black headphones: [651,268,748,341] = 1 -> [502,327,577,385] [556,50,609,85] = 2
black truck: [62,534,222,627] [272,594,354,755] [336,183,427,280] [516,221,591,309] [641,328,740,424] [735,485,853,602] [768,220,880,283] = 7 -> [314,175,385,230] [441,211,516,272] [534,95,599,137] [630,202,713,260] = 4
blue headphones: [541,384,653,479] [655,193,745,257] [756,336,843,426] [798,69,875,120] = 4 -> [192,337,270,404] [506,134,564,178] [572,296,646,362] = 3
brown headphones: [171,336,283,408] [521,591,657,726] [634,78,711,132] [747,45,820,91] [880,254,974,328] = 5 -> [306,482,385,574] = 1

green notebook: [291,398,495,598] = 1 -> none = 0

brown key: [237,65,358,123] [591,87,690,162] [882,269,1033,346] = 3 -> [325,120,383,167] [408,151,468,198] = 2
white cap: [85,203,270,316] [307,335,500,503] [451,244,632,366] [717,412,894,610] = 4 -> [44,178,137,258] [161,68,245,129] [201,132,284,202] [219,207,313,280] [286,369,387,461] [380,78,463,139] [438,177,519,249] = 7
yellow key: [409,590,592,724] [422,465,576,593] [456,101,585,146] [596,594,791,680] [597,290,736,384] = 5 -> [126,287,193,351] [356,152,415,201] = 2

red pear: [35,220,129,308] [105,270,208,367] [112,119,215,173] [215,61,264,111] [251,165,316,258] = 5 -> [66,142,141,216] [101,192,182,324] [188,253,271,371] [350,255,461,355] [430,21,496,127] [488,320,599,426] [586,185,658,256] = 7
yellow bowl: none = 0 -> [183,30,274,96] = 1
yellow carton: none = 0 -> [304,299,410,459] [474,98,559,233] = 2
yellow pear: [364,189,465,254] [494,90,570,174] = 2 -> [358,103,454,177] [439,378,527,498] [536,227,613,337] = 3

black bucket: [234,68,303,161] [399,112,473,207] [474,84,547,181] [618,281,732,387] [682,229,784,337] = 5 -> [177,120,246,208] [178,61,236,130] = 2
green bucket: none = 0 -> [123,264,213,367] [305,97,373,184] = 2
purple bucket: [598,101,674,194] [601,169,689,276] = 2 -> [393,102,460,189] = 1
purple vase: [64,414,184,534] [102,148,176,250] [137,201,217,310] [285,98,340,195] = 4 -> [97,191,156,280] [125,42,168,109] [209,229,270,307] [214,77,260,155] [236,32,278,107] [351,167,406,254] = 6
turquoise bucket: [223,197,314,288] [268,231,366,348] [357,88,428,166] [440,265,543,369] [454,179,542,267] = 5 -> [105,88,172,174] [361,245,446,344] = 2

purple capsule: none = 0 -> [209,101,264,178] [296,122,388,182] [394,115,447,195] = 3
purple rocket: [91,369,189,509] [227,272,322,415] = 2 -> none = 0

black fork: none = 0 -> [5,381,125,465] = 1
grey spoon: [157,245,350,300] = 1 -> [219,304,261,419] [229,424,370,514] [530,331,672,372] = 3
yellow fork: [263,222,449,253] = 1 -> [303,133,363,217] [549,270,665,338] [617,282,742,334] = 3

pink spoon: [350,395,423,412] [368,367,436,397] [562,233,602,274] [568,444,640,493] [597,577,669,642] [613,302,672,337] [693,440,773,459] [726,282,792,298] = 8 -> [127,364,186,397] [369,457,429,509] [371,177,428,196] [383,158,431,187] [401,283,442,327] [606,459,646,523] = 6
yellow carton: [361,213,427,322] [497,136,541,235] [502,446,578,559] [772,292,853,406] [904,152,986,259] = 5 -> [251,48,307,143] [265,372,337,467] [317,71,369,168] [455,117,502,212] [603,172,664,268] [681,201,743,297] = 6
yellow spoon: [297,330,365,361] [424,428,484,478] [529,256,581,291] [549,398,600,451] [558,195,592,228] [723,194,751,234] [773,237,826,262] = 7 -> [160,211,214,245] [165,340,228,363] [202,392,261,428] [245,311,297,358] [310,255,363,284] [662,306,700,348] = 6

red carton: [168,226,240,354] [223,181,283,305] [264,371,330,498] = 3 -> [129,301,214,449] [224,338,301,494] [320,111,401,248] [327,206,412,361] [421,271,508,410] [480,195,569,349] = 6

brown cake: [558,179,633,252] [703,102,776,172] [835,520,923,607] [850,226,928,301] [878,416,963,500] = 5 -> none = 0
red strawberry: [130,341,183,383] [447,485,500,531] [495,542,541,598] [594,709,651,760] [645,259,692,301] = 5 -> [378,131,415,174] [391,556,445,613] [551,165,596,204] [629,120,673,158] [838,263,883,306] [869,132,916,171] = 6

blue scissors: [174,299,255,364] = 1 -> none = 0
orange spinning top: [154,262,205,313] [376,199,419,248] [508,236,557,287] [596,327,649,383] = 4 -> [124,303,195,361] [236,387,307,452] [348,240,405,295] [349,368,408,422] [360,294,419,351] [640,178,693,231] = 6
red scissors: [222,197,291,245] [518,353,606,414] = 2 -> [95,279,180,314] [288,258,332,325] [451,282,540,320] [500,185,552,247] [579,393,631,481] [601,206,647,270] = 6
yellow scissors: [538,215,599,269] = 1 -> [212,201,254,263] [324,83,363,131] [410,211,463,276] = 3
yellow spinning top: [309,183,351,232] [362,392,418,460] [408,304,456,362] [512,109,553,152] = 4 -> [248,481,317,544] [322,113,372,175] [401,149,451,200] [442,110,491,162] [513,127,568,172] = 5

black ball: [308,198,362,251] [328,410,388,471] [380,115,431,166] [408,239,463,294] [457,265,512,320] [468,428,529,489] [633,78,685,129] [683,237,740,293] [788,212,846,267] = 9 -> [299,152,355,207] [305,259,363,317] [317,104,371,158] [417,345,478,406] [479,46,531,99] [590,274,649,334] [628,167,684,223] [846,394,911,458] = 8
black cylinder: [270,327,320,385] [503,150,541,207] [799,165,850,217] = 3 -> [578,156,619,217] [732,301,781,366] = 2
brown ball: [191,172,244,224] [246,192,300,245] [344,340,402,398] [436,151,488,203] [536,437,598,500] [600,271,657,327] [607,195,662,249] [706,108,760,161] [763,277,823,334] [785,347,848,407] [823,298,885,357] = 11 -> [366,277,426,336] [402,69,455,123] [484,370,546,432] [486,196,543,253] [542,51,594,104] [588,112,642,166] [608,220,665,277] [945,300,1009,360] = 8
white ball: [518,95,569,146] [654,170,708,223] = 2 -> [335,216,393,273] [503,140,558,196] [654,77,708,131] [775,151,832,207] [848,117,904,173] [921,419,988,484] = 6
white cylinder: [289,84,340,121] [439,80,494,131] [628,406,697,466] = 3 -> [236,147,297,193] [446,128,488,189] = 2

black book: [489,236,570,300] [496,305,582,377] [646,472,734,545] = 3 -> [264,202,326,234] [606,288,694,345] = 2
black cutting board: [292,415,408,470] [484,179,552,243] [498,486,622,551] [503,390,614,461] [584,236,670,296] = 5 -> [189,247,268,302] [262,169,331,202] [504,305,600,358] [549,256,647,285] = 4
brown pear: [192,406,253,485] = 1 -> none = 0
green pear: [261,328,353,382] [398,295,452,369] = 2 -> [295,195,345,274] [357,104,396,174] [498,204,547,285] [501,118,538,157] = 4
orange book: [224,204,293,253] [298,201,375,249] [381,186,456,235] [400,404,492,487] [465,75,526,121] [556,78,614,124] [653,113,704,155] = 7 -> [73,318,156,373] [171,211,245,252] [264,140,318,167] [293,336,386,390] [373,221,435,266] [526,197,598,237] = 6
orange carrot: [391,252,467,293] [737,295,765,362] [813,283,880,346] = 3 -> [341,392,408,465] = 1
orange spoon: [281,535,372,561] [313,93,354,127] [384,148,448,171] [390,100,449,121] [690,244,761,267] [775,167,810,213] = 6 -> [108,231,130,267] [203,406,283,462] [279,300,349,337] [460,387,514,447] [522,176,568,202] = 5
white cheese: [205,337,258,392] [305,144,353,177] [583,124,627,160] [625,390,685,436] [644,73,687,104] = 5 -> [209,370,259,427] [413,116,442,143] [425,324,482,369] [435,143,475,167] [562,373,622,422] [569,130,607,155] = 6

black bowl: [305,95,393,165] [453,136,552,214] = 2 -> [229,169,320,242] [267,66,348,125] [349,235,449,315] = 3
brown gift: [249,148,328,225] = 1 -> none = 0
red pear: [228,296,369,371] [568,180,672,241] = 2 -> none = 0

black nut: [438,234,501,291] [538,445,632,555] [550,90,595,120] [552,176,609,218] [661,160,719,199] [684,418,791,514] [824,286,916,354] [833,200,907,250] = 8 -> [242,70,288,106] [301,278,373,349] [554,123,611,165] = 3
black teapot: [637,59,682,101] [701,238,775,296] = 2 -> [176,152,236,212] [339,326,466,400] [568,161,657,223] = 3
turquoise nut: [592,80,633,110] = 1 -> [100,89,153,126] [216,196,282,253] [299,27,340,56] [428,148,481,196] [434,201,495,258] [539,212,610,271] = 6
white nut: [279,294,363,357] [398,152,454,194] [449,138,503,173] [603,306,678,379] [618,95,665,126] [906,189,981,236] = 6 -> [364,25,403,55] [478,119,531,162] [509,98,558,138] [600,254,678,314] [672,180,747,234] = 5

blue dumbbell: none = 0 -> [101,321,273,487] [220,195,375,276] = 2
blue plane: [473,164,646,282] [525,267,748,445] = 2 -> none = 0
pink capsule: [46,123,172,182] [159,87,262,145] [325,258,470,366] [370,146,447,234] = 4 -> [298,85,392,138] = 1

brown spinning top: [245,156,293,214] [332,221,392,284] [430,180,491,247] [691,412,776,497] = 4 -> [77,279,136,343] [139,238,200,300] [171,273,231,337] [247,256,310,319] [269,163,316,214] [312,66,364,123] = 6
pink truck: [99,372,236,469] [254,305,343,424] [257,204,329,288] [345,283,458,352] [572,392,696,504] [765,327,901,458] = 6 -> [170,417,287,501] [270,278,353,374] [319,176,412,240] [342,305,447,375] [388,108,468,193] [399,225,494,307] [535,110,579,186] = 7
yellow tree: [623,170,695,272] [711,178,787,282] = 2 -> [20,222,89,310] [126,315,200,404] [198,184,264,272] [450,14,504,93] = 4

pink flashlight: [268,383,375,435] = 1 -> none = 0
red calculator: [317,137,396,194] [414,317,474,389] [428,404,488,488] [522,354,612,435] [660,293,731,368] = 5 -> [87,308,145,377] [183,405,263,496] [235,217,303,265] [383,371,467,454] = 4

**********

## EXERCISE GOAL
Reproduce exactly, and only, the lines from the start of the entries through the one that contains "green bucket: none".

## EXERCISE RESPONSE
black headphones: [651,268,748,341] = 1 -> [502,327,577,385] [556,50,609,85] = 2
black truck: [62,534,222,627] [272,594,354,755] [336,183,427,280] [516,221,591,309] [641,328,740,424] [735,485,853,602] [768,220,880,283] = 7 -> [314,175,385,230] [441,211,516,272] [534,95,599,137] [630,202,713,260] = 4
blue headphones: [541,384,653,479] [655,193,745,257] [756,336,843,426] [798,69,875,120] = 4 -> [192,337,270,404] [506,134,564,178] [572,296,646,362] = 3
brown headphones: [171,336,283,408] [521,591,657,726] [634,78,711,132] [747,45,820,91] [880,254,974,328] = 5 -> [306,482,385,574] = 1

green notebook: [291,398,495,598] = 1 -> none = 0

brown key: [237,65,358,123] [591,87,690,162] [882,269,1033,346] = 3 -> [325,120,383,167] [408,151,468,198] = 2
white cap: [85,203,270,316] [307,335,500,503] [451,244,632,366] [717,412,894,610] = 4 -> [44,178,137,258] [161,68,245,129] [201,132,284,202] [219,207,313,280] [286,369,387,461] [380,78,463,139] [438,177,519,249] = 7
yellow key: [409,590,592,724] [422,465,576,593] [456,101,585,146] [596,594,791,680] [597,290,736,384] = 5 -> [126,287,193,351] [356,152,415,201] = 2

red pear: [35,220,129,308] [105,270,208,367] [112,119,215,173] [215,61,264,111] [251,165,316,258] = 5 -> [66,142,141,216] [101,192,182,324] [188,253,271,371] [350,255,461,355] [430,21,496,127] [488,320,599,426] [586,185,658,256] = 7
yellow bowl: none = 0 -> [183,30,274,96] = 1
yellow carton: none = 0 -> [304,299,410,459] [474,98,559,233] = 2
yellow pear: [364,189,465,254] [494,90,570,174] = 2 -> [358,103,454,177] [439,378,527,498] [536,227,613,337] = 3

black bucket: [234,68,303,161] [399,112,473,207] [474,84,547,181] [618,281,732,387] [682,229,784,337] = 5 -> [177,120,246,208] [178,61,236,130] = 2
green bucket: none = 0 -> [123,264,213,367] [305,97,373,184] = 2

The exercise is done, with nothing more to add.